OBJETIVO DA TAREFA:
Reproduza, por favor, todos os registros a seguir palavra por palavra, sem alterar nada.

TRECHOS DOS DADOS:
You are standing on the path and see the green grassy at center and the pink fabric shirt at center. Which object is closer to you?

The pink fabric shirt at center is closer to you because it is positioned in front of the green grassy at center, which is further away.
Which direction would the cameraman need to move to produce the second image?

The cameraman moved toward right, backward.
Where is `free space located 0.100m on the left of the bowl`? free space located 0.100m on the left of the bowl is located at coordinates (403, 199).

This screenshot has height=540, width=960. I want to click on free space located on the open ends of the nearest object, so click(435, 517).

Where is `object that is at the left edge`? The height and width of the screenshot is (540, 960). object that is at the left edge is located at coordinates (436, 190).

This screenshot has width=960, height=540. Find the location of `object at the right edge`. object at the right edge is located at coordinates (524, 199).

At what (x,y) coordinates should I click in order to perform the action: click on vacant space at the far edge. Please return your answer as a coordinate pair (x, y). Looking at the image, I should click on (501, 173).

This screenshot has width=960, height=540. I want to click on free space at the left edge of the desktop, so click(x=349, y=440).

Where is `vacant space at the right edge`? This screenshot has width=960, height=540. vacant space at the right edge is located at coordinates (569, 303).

RESPOSTA DA TAREFA:
You are standing on the path and see the green grassy at center and the pink fabric shirt at center. Which object is closer to you?

The pink fabric shirt at center is closer to you because it is positioned in front of the green grassy at center, which is further away.
Which direction would the cameraman need to move to produce the second image?

The cameraman moved toward right, backward.
Where is `free space located 0.100m on the left of the bowl`? free space located 0.100m on the left of the bowl is located at coordinates (403, 199).

This screenshot has height=540, width=960. I want to click on free space located on the open ends of the nearest object, so click(435, 517).

Where is `object that is at the left edge`? The height and width of the screenshot is (540, 960). object that is at the left edge is located at coordinates (436, 190).

This screenshot has width=960, height=540. Find the location of `object at the right edge`. object at the right edge is located at coordinates (524, 199).

At what (x,y) coordinates should I click in order to perform the action: click on vacant space at the far edge. Please return your answer as a coordinate pair (x, y). Looking at the image, I should click on (501, 173).

This screenshot has width=960, height=540. I want to click on free space at the left edge of the desktop, so click(x=349, y=440).

Where is `vacant space at the right edge`? This screenshot has width=960, height=540. vacant space at the right edge is located at coordinates (569, 303).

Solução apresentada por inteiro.